- **Task description**: Reproduce each entry below in full, exactly as it was given.

Source records:
* * *

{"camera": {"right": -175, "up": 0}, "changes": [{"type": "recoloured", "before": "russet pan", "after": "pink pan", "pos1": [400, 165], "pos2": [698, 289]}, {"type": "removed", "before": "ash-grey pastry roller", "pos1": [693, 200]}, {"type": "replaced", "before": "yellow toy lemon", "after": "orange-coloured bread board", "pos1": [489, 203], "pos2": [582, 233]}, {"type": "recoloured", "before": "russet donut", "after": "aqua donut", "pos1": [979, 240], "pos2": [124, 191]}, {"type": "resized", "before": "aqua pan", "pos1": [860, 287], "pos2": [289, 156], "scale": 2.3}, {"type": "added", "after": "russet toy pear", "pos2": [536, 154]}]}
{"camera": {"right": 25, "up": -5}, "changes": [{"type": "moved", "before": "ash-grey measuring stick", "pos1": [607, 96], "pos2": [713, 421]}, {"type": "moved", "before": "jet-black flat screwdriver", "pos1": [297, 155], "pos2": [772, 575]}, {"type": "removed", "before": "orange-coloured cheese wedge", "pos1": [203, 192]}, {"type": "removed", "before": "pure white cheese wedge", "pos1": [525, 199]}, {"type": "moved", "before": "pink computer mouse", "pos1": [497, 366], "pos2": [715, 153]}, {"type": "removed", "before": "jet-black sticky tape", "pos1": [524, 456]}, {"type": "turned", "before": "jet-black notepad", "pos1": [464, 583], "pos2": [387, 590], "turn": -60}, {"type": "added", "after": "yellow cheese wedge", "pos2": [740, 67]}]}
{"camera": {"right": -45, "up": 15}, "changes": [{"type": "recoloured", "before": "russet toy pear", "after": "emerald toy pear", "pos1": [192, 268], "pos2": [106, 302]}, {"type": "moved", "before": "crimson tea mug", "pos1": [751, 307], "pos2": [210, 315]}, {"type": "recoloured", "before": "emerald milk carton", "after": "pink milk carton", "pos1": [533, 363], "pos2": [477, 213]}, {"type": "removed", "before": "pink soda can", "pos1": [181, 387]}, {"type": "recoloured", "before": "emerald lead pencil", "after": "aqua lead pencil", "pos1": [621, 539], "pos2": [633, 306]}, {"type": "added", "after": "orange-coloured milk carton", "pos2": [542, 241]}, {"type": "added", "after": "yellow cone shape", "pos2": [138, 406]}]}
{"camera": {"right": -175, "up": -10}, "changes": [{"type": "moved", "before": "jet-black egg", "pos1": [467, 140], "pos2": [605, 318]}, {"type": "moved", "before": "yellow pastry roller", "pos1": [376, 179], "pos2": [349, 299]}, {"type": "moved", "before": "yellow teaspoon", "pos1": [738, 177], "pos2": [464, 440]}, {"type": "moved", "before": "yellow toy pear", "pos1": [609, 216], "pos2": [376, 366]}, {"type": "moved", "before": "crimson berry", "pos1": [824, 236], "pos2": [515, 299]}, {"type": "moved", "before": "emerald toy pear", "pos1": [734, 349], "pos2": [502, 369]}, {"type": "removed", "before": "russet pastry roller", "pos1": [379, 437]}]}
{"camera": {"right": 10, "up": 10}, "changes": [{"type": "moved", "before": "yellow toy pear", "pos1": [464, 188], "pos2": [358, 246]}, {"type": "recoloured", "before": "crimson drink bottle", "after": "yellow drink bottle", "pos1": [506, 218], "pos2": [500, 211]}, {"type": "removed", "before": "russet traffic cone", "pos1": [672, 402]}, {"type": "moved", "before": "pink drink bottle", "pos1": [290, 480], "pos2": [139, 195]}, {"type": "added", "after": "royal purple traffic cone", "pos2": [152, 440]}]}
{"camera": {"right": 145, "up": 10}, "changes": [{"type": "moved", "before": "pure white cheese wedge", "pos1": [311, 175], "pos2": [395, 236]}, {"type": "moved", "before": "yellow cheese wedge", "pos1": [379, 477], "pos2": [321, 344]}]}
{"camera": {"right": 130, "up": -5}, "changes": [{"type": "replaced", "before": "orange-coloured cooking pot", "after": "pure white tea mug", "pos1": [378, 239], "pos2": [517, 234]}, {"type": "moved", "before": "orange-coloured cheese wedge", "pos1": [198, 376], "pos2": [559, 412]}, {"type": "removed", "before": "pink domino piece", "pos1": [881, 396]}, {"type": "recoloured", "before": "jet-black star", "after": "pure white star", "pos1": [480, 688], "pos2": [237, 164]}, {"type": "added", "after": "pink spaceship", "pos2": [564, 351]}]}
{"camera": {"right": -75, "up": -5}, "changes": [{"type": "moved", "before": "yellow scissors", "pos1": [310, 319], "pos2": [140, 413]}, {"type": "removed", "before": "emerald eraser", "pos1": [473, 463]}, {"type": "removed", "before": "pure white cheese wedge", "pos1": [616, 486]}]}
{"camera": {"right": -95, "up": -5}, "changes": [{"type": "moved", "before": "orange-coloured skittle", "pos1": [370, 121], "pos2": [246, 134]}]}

* * *

- **Reply**:
{"camera": {"right": -175, "up": 0}, "changes": [{"type": "recoloured", "before": "russet pan", "after": "pink pan", "pos1": [400, 165], "pos2": [698, 289]}, {"type": "removed", "before": "ash-grey pastry roller", "pos1": [693, 200]}, {"type": "replaced", "before": "yellow toy lemon", "after": "orange-coloured bread board", "pos1": [489, 203], "pos2": [582, 233]}, {"type": "recoloured", "before": "russet donut", "after": "aqua donut", "pos1": [979, 240], "pos2": [124, 191]}, {"type": "resized", "before": "aqua pan", "pos1": [860, 287], "pos2": [289, 156], "scale": 2.3}, {"type": "added", "after": "russet toy pear", "pos2": [536, 154]}]}
{"camera": {"right": 25, "up": -5}, "changes": [{"type": "moved", "before": "ash-grey measuring stick", "pos1": [607, 96], "pos2": [713, 421]}, {"type": "moved", "before": "jet-black flat screwdriver", "pos1": [297, 155], "pos2": [772, 575]}, {"type": "removed", "before": "orange-coloured cheese wedge", "pos1": [203, 192]}, {"type": "removed", "before": "pure white cheese wedge", "pos1": [525, 199]}, {"type": "moved", "before": "pink computer mouse", "pos1": [497, 366], "pos2": [715, 153]}, {"type": "removed", "before": "jet-black sticky tape", "pos1": [524, 456]}, {"type": "turned", "before": "jet-black notepad", "pos1": [464, 583], "pos2": [387, 590], "turn": -60}, {"type": "added", "after": "yellow cheese wedge", "pos2": [740, 67]}]}
{"camera": {"right": -45, "up": 15}, "changes": [{"type": "recoloured", "before": "russet toy pear", "after": "emerald toy pear", "pos1": [192, 268], "pos2": [106, 302]}, {"type": "moved", "before": "crimson tea mug", "pos1": [751, 307], "pos2": [210, 315]}, {"type": "recoloured", "before": "emerald milk carton", "after": "pink milk carton", "pos1": [533, 363], "pos2": [477, 213]}, {"type": "removed", "before": "pink soda can", "pos1": [181, 387]}, {"type": "recoloured", "before": "emerald lead pencil", "after": "aqua lead pencil", "pos1": [621, 539], "pos2": [633, 306]}, {"type": "added", "after": "orange-coloured milk carton", "pos2": [542, 241]}, {"type": "added", "after": "yellow cone shape", "pos2": [138, 406]}]}
{"camera": {"right": -175, "up": -10}, "changes": [{"type": "moved", "before": "jet-black egg", "pos1": [467, 140], "pos2": [605, 318]}, {"type": "moved", "before": "yellow pastry roller", "pos1": [376, 179], "pos2": [349, 299]}, {"type": "moved", "before": "yellow teaspoon", "pos1": [738, 177], "pos2": [464, 440]}, {"type": "moved", "before": "yellow toy pear", "pos1": [609, 216], "pos2": [376, 366]}, {"type": "moved", "before": "crimson berry", "pos1": [824, 236], "pos2": [515, 299]}, {"type": "moved", "before": "emerald toy pear", "pos1": [734, 349], "pos2": [502, 369]}, {"type": "removed", "before": "russet pastry roller", "pos1": [379, 437]}]}
{"camera": {"right": 10, "up": 10}, "changes": [{"type": "moved", "before": "yellow toy pear", "pos1": [464, 188], "pos2": [358, 246]}, {"type": "recoloured", "before": "crimson drink bottle", "after": "yellow drink bottle", "pos1": [506, 218], "pos2": [500, 211]}, {"type": "removed", "before": "russet traffic cone", "pos1": [672, 402]}, {"type": "moved", "before": "pink drink bottle", "pos1": [290, 480], "pos2": [139, 195]}, {"type": "added", "after": "royal purple traffic cone", "pos2": [152, 440]}]}
{"camera": {"right": 145, "up": 10}, "changes": [{"type": "moved", "before": "pure white cheese wedge", "pos1": [311, 175], "pos2": [395, 236]}, {"type": "moved", "before": "yellow cheese wedge", "pos1": [379, 477], "pos2": [321, 344]}]}
{"camera": {"right": 130, "up": -5}, "changes": [{"type": "replaced", "before": "orange-coloured cooking pot", "after": "pure white tea mug", "pos1": [378, 239], "pos2": [517, 234]}, {"type": "moved", "before": "orange-coloured cheese wedge", "pos1": [198, 376], "pos2": [559, 412]}, {"type": "removed", "before": "pink domino piece", "pos1": [881, 396]}, {"type": "recoloured", "before": "jet-black star", "after": "pure white star", "pos1": [480, 688], "pos2": [237, 164]}, {"type": "added", "after": "pink spaceship", "pos2": [564, 351]}]}
{"camera": {"right": -75, "up": -5}, "changes": [{"type": "moved", "before": "yellow scissors", "pos1": [310, 319], "pos2": [140, 413]}, {"type": "removed", "before": "emerald eraser", "pos1": [473, 463]}, {"type": "removed", "before": "pure white cheese wedge", "pos1": [616, 486]}]}
{"camera": {"right": -95, "up": -5}, "changes": [{"type": "moved", "before": "orange-coloured skittle", "pos1": [370, 121], "pos2": [246, 134]}]}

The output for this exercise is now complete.